▶ _Task objective_
From top to bottom, retype the data exactly, passing over any picture.

▶ _Information provided_
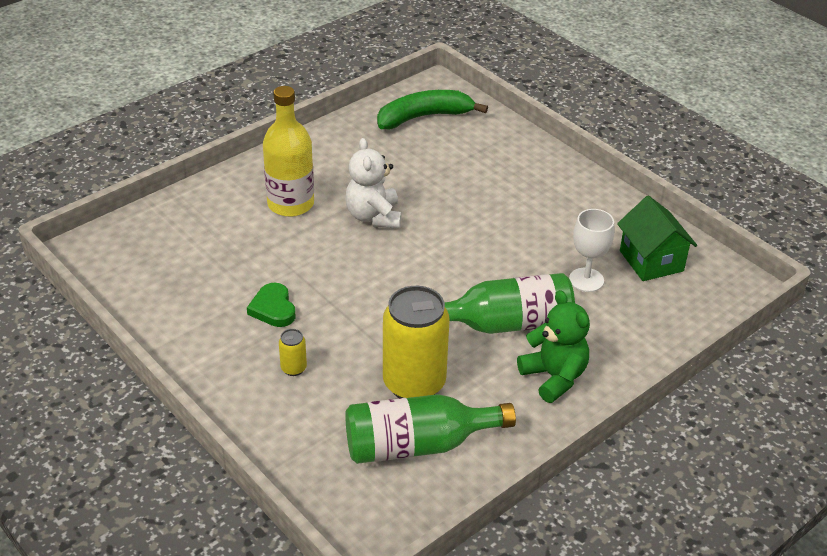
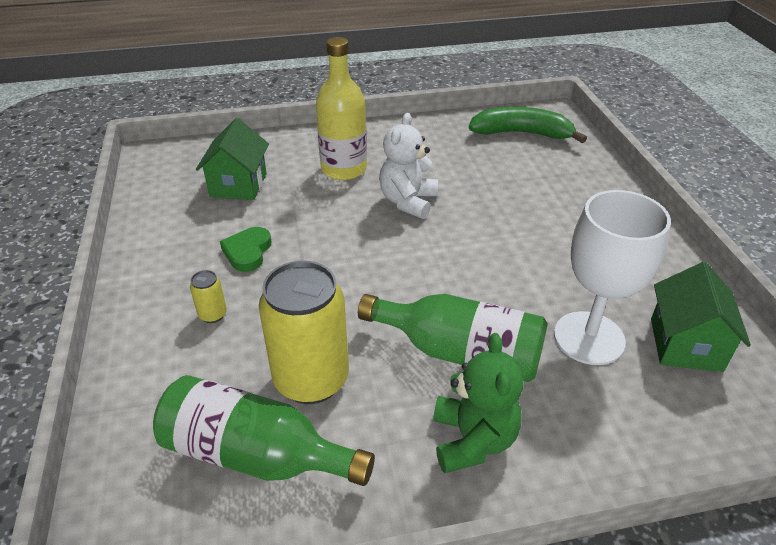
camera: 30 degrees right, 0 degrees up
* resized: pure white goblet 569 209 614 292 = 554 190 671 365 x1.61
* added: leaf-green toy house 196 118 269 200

▶ _Completed task_
camera: 30 degrees right, 0 degrees up
* resized: pure white goblet 569 209 614 292 = 554 190 671 365 x1.61
* added: leaf-green toy house 196 118 269 200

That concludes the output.